"""

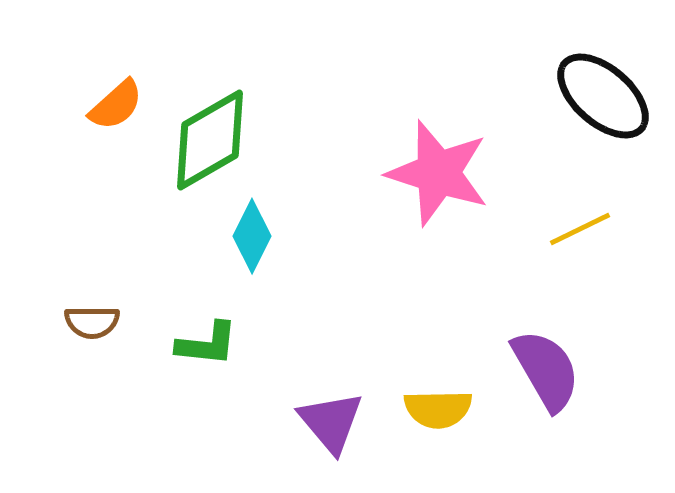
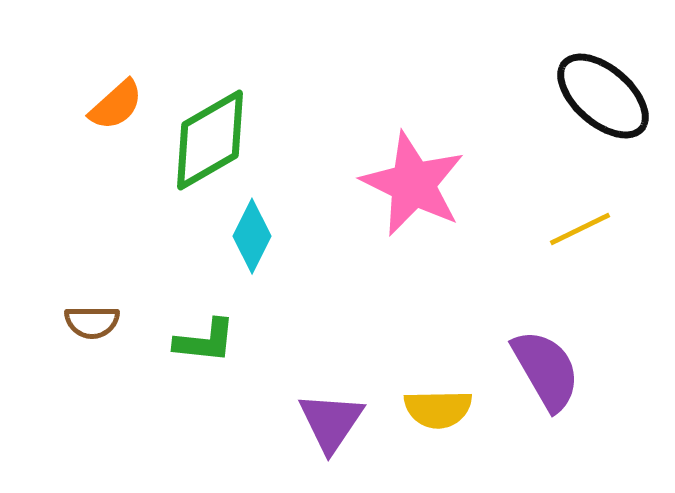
pink star: moved 25 px left, 11 px down; rotated 8 degrees clockwise
green L-shape: moved 2 px left, 3 px up
purple triangle: rotated 14 degrees clockwise
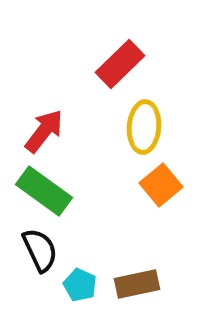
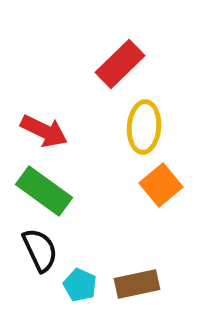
red arrow: rotated 78 degrees clockwise
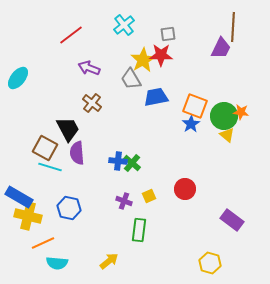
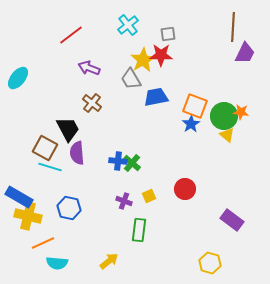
cyan cross: moved 4 px right
purple trapezoid: moved 24 px right, 5 px down
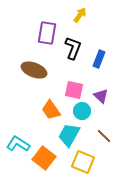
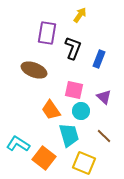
purple triangle: moved 3 px right, 1 px down
cyan circle: moved 1 px left
cyan trapezoid: rotated 135 degrees clockwise
yellow square: moved 1 px right, 1 px down
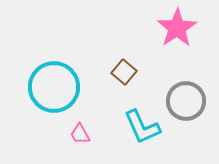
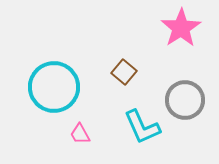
pink star: moved 4 px right
gray circle: moved 1 px left, 1 px up
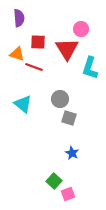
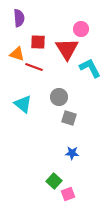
cyan L-shape: rotated 135 degrees clockwise
gray circle: moved 1 px left, 2 px up
blue star: rotated 24 degrees counterclockwise
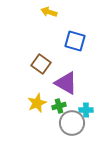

"""

Which lines run from the one containing "cyan trapezoid: rotated 135 degrees clockwise" through the last line of the entries above? Output them exactly, both ends included, with no pictures.

Task answer —
cyan trapezoid: rotated 135 degrees clockwise
yellow square: moved 1 px right, 1 px down
pink star: moved 4 px right
gray circle: moved 1 px left, 1 px up
cyan L-shape: rotated 135 degrees clockwise
gray circle: moved 1 px left, 2 px up
blue star: rotated 24 degrees counterclockwise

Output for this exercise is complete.